> _Activity_: Give back exactly the lines of the material below that start at the line containing "cyan cross: (304, 61) -> (166, 41), moved" and end at the line containing "cyan hexagon: (171, 1569)", and no others.

> _Given entries_:
-*-*-

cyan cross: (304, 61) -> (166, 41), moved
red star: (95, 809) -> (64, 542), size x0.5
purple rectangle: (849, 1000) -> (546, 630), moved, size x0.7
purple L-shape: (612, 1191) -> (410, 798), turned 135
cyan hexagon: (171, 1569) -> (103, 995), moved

-*-*-

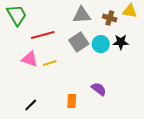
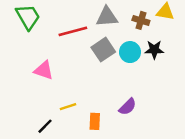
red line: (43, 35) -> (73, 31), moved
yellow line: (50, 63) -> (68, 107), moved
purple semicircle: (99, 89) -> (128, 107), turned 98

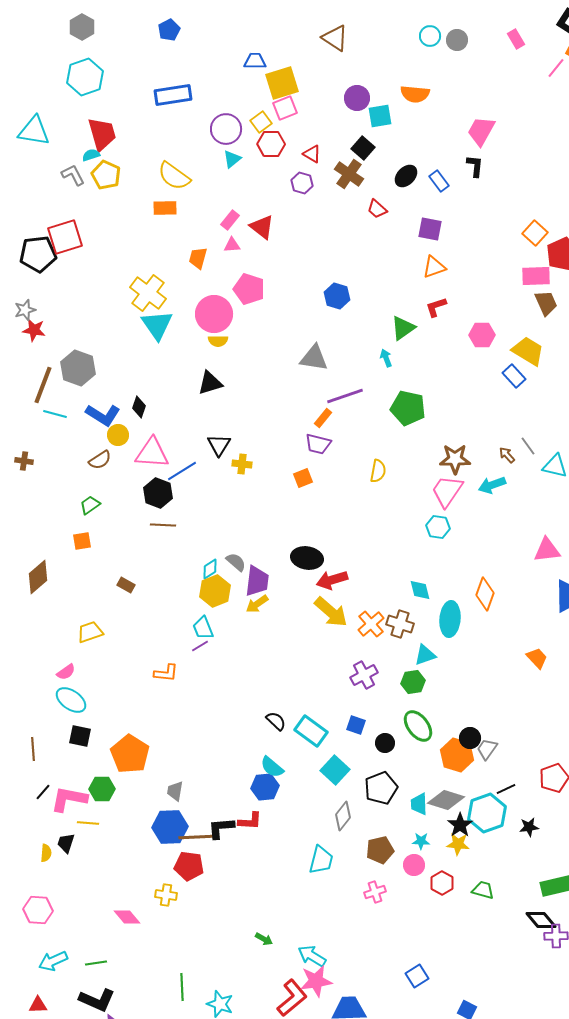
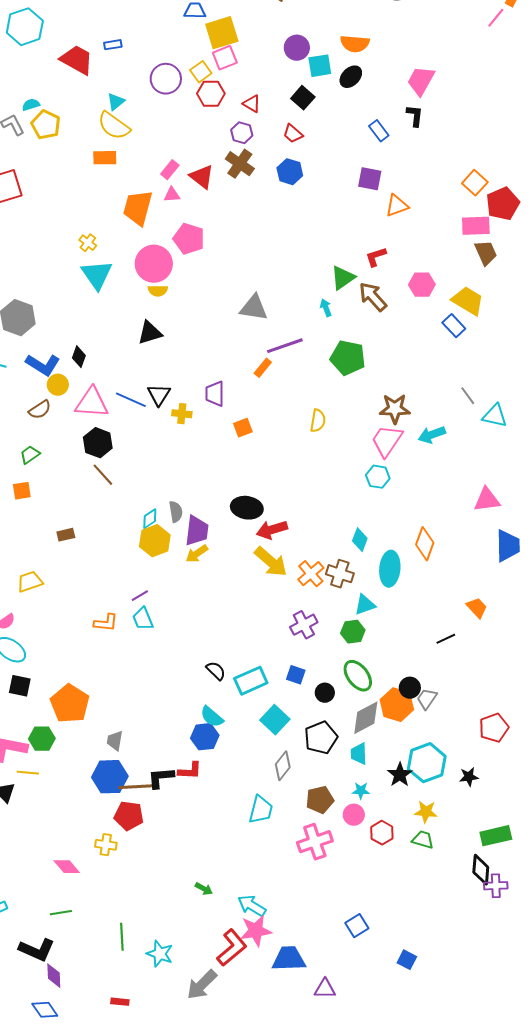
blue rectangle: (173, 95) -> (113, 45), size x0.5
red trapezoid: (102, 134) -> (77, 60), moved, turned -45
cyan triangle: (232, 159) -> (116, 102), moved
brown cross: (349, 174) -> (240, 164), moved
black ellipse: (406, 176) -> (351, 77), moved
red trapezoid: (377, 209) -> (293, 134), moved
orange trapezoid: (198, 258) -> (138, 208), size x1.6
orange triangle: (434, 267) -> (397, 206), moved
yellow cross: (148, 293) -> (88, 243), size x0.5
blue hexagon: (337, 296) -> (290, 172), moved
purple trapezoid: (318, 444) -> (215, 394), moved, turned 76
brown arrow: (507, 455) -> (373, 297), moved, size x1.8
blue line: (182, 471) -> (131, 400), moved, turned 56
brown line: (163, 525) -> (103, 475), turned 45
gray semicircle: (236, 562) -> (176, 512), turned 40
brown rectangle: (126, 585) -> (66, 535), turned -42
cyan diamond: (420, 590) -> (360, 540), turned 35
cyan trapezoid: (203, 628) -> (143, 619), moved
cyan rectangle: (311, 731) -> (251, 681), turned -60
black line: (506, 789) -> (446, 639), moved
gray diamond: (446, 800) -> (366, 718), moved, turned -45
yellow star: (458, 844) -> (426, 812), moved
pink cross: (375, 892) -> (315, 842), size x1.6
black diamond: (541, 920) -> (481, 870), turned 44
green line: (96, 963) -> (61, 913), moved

-*-*-

> _Response area_:
cyan cross: (304, 61) -> (166, 41), moved
red star: (95, 809) -> (64, 542), size x0.5
purple rectangle: (849, 1000) -> (546, 630), moved, size x0.7
purple L-shape: (612, 1191) -> (410, 798), turned 135
cyan hexagon: (171, 1569) -> (103, 995), moved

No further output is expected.